Data for processing START

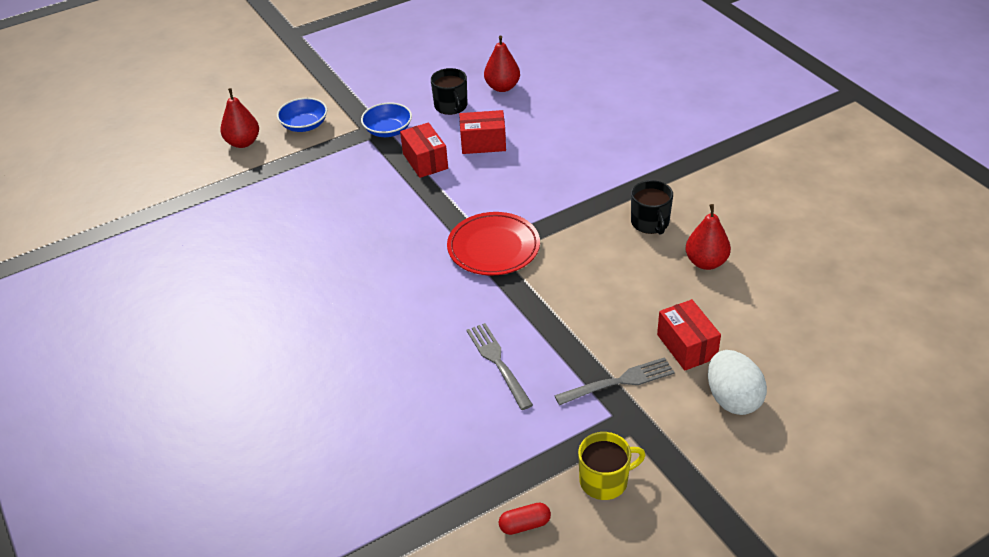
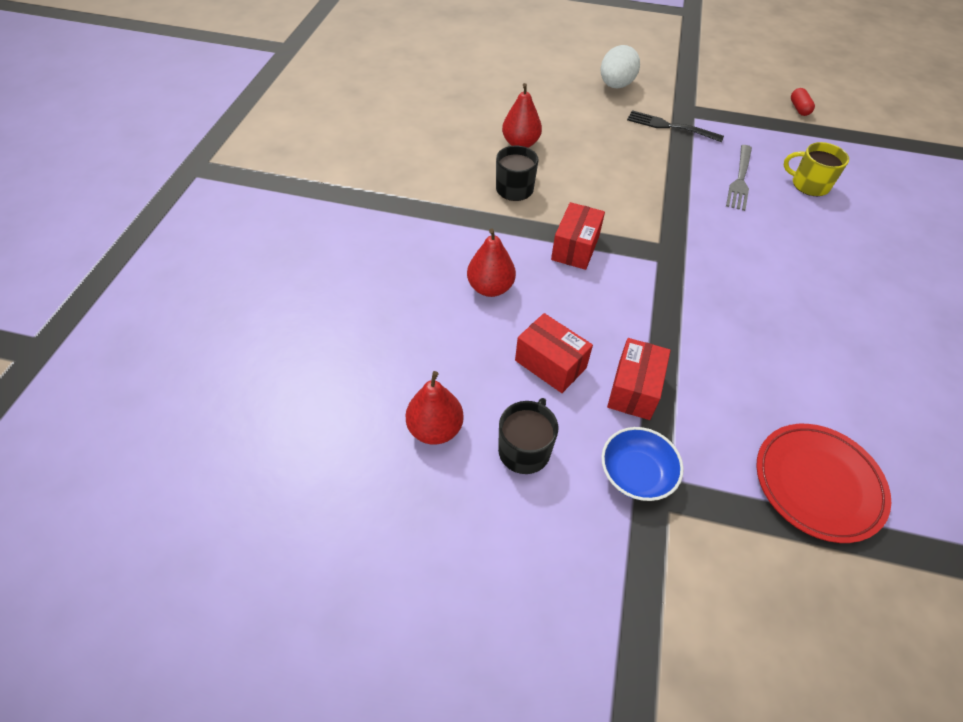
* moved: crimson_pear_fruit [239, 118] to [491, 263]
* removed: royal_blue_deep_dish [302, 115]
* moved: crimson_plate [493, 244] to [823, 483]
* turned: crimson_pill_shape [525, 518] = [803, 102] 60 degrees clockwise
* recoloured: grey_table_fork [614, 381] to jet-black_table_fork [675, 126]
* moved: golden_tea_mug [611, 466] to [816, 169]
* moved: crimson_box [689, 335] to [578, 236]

Data for processing END

Assignment ::
An exact reprint of the records above is required, with all pictures left out.

Result below ::
* moved: crimson_pear_fruit [239, 118] to [491, 263]
* removed: royal_blue_deep_dish [302, 115]
* moved: crimson_plate [493, 244] to [823, 483]
* turned: crimson_pill_shape [525, 518] = [803, 102] 60 degrees clockwise
* recoloured: grey_table_fork [614, 381] to jet-black_table_fork [675, 126]
* moved: golden_tea_mug [611, 466] to [816, 169]
* moved: crimson_box [689, 335] to [578, 236]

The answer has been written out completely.